◆ Task instructions ◆
An exact transcription of the lines from the one holding "WhiteLamp (519,377) ->" to the end of the entries below, and nothing more, is the required answer. Please omit the pictures.

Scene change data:

========

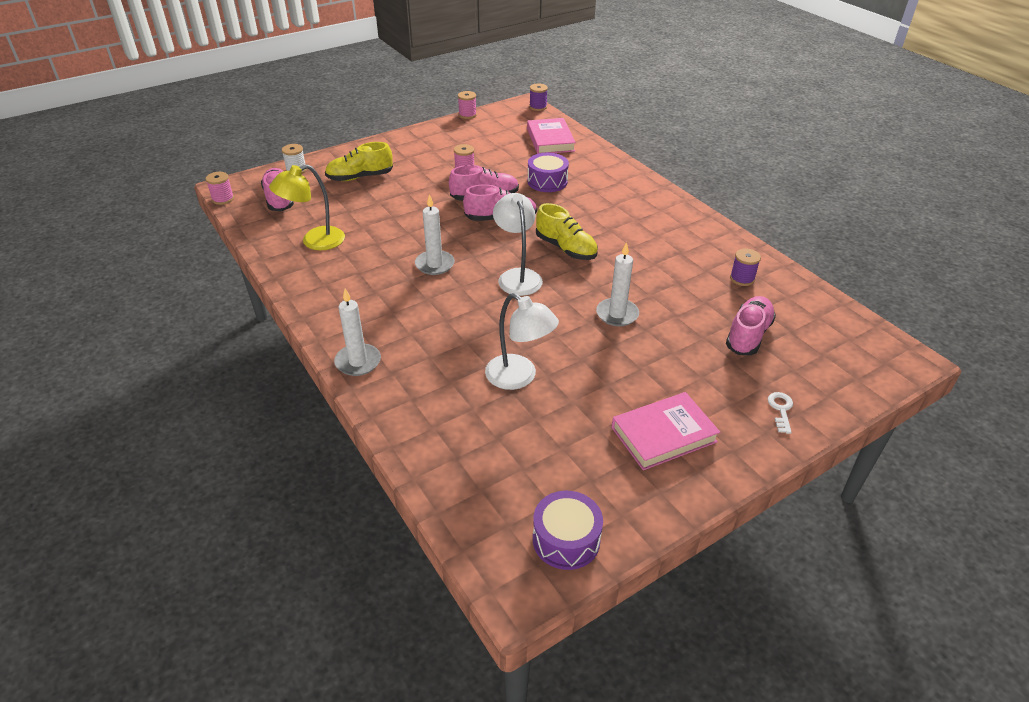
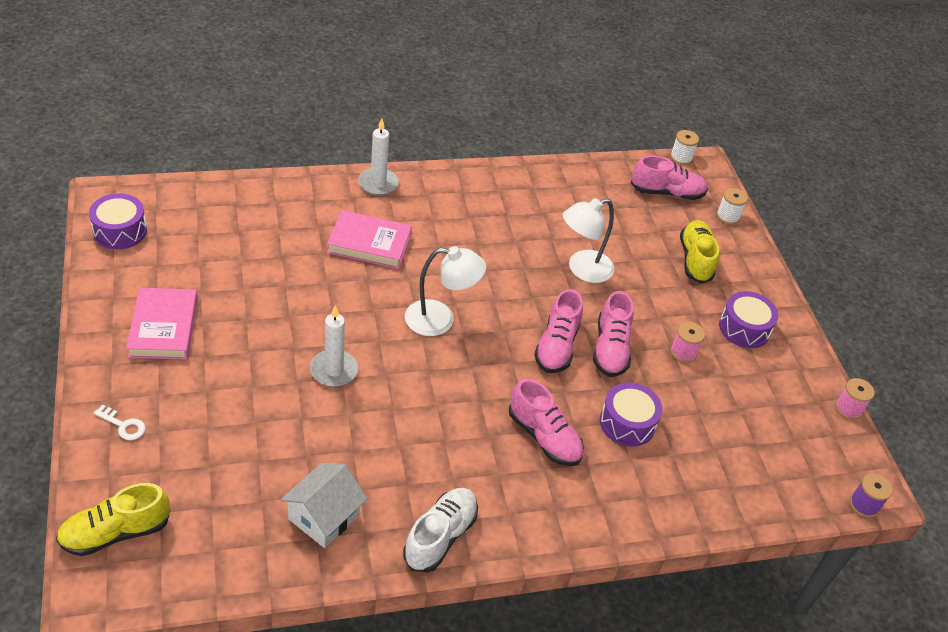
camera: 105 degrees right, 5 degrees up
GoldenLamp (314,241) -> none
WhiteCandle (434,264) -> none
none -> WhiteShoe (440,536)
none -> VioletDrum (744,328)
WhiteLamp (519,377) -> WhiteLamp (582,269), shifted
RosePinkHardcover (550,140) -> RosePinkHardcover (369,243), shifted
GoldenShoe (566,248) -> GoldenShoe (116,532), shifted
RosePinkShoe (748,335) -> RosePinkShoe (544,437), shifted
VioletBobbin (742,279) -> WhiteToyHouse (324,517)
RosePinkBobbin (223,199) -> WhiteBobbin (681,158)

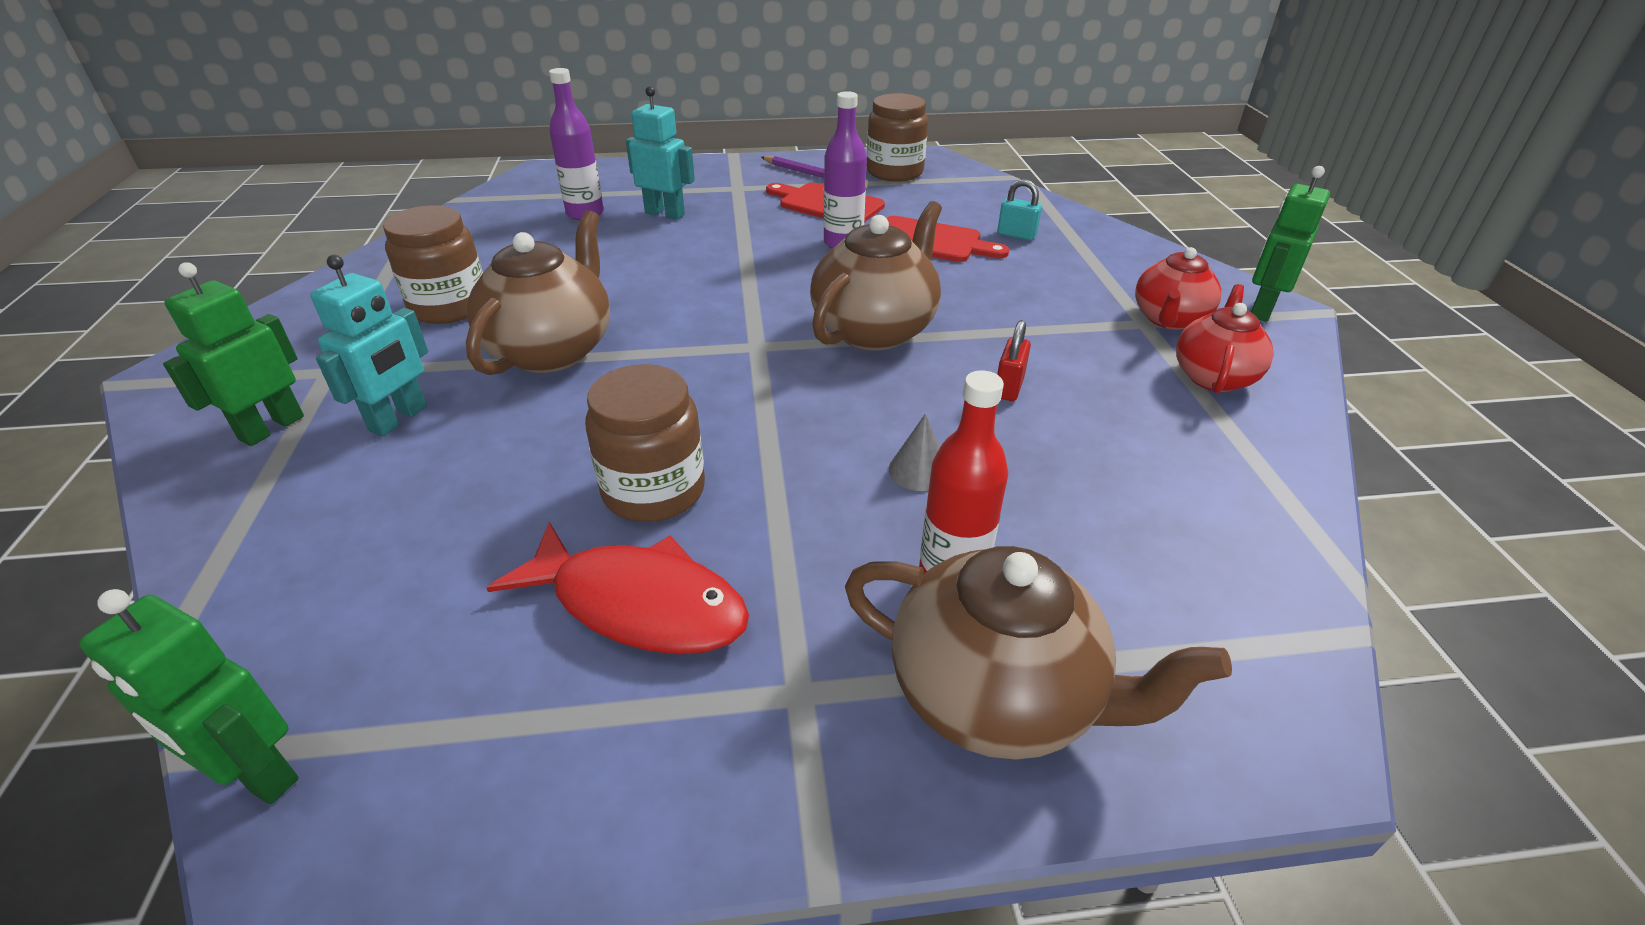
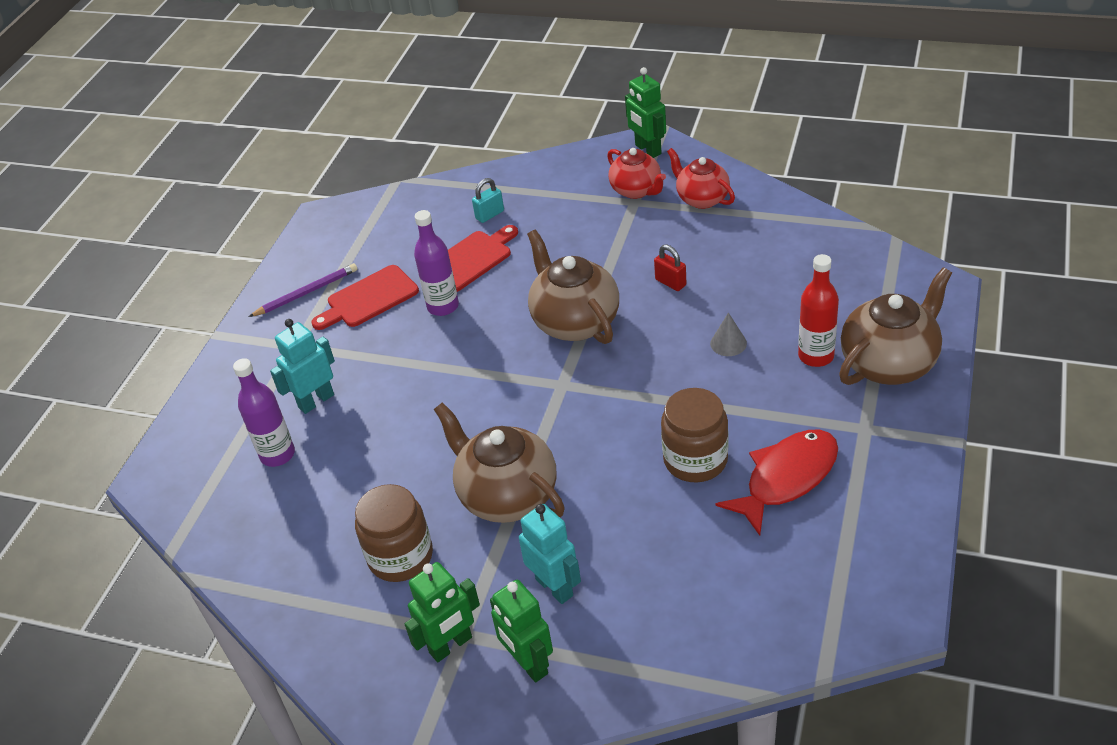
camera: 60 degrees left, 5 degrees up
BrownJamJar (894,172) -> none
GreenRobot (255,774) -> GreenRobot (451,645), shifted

========

◆ Result below ◆
WhiteLamp (519,377) -> WhiteLamp (582,269), shifted
RosePinkHardcover (550,140) -> RosePinkHardcover (369,243), shifted
GoldenShoe (566,248) -> GoldenShoe (116,532), shifted
RosePinkShoe (748,335) -> RosePinkShoe (544,437), shifted
VioletBobbin (742,279) -> WhiteToyHouse (324,517)
RosePinkBobbin (223,199) -> WhiteBobbin (681,158)

camera: 60 degrees left, 5 degrees up
BrownJamJar (894,172) -> none
GreenRobot (255,774) -> GreenRobot (451,645), shifted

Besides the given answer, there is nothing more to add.